_Data items_:
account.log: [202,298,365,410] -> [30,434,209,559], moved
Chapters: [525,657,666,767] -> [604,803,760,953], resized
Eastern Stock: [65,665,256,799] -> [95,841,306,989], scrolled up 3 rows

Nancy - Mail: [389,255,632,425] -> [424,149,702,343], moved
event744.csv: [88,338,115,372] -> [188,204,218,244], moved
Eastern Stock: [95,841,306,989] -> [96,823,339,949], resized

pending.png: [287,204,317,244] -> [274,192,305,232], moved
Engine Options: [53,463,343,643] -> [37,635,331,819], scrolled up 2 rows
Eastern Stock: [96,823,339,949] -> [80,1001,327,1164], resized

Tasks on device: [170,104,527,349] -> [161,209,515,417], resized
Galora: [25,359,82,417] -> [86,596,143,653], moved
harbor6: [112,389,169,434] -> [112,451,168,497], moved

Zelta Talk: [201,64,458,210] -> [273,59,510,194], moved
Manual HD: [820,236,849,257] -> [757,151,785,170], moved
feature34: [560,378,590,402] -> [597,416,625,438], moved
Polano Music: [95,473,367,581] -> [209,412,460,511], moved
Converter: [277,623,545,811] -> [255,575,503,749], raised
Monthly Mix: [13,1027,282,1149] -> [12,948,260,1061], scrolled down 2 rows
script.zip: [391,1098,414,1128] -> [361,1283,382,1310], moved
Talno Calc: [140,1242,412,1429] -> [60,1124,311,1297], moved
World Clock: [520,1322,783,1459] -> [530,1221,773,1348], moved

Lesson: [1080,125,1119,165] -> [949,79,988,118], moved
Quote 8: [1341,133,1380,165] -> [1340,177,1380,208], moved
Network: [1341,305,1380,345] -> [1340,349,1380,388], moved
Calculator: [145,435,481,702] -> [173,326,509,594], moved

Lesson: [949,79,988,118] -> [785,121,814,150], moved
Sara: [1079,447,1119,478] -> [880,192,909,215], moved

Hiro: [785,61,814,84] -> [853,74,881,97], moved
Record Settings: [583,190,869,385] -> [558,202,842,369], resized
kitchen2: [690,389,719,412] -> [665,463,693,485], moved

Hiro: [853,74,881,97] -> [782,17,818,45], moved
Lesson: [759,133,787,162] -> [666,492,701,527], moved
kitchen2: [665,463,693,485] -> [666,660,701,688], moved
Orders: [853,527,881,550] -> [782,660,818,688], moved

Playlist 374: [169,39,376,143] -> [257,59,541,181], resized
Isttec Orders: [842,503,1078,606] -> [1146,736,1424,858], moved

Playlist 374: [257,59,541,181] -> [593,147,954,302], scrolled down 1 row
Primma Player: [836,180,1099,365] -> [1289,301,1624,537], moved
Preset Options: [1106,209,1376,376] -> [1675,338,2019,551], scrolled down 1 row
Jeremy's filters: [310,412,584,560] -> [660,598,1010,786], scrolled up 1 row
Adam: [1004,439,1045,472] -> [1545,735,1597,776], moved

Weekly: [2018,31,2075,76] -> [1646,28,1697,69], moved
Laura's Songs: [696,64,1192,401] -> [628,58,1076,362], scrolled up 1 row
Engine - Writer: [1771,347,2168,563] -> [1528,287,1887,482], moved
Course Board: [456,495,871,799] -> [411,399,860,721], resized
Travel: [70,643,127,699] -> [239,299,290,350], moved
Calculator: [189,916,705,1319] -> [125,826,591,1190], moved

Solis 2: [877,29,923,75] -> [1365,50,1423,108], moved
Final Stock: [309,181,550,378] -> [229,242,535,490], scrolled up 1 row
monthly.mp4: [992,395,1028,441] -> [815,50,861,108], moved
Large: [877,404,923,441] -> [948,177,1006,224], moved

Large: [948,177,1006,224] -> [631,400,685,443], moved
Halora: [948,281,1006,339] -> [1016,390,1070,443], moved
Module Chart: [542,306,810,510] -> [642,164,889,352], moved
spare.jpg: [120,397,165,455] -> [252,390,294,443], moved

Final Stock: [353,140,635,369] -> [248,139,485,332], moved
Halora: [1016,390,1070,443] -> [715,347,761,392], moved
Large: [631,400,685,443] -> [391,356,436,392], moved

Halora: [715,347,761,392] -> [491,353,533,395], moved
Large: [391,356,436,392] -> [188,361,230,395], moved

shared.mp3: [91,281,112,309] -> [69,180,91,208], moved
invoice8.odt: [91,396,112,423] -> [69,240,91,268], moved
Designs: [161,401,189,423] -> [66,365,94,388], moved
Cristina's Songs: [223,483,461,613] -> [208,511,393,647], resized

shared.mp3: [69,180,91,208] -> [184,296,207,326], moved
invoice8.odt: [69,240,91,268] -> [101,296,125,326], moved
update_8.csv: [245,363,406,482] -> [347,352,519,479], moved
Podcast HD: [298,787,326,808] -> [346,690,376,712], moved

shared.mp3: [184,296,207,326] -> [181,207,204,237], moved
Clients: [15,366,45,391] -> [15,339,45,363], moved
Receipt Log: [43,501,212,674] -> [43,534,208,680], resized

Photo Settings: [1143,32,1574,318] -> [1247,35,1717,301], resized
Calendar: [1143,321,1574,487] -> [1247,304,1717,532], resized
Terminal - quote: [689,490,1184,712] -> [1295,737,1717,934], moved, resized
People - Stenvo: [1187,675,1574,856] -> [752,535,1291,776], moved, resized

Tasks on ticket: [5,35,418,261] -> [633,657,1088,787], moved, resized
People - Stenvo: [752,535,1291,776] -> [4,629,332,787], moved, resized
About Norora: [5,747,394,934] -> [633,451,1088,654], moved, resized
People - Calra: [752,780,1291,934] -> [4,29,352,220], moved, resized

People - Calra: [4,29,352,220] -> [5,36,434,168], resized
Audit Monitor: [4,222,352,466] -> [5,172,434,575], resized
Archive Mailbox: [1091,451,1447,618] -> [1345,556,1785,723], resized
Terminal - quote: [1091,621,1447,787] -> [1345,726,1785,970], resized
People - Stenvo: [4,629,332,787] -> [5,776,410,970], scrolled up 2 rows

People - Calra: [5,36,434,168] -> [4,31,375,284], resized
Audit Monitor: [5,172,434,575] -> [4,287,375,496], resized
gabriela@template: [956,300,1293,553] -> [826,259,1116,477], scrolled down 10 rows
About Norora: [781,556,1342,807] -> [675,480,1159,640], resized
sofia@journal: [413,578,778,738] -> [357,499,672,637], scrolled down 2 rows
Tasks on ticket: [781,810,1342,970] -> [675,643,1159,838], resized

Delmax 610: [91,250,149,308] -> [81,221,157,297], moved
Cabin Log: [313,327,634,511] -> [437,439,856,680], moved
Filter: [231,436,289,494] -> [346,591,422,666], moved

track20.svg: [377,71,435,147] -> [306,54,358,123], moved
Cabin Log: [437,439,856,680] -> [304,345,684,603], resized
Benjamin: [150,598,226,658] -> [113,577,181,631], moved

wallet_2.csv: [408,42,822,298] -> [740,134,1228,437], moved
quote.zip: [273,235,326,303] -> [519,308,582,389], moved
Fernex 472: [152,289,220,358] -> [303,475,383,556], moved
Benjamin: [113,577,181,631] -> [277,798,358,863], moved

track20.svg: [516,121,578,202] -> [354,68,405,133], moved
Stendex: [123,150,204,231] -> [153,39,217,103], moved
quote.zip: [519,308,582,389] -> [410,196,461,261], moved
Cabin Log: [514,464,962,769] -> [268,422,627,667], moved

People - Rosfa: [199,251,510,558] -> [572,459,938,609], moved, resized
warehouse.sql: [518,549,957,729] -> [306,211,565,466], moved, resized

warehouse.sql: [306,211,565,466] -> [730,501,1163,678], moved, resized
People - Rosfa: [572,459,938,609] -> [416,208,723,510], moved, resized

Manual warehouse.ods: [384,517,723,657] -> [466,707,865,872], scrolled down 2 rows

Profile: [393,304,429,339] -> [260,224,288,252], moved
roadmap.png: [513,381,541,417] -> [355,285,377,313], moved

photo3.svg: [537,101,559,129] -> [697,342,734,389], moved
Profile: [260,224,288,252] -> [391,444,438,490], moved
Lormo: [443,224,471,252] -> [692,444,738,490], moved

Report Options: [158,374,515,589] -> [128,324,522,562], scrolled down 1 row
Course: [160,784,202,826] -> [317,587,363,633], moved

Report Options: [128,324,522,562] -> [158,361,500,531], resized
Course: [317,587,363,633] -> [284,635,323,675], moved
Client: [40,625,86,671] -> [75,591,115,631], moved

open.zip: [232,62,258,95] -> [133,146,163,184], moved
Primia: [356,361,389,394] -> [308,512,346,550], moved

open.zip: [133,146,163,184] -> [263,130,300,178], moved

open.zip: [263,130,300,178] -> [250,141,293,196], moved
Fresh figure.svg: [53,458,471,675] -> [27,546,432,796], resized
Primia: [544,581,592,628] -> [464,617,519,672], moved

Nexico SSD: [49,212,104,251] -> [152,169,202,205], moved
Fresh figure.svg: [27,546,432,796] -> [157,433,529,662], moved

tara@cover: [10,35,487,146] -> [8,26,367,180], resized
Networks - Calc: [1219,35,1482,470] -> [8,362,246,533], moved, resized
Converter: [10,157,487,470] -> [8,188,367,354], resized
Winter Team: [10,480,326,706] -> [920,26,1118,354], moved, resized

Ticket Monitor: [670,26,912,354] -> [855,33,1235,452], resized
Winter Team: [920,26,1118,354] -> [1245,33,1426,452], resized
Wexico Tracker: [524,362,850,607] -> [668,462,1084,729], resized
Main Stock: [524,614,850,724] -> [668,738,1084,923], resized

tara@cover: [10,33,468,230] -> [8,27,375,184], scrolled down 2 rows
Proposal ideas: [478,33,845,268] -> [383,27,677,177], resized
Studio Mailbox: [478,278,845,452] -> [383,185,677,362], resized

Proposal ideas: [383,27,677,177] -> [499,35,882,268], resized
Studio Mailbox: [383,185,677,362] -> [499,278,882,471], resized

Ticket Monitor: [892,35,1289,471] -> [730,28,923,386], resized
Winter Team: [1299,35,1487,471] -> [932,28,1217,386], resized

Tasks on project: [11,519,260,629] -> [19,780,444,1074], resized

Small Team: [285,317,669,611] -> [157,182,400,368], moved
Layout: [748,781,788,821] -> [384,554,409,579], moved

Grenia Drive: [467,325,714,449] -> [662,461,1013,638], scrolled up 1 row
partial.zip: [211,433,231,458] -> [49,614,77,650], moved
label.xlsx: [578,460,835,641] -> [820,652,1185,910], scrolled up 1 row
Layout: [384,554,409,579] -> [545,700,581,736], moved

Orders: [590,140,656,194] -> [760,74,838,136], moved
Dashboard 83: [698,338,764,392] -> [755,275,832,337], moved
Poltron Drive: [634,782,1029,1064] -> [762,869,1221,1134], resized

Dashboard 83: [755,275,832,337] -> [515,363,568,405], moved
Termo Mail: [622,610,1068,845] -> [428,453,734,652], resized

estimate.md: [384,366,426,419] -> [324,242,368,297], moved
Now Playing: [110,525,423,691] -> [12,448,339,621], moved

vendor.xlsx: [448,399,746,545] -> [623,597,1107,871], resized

_What you have to do_: Scan the records for the string "Primia" and show every line that contains it.

_Answer for the task_:
Primia: [356,361,389,394] -> [308,512,346,550], moved
Primia: [544,581,592,628] -> [464,617,519,672], moved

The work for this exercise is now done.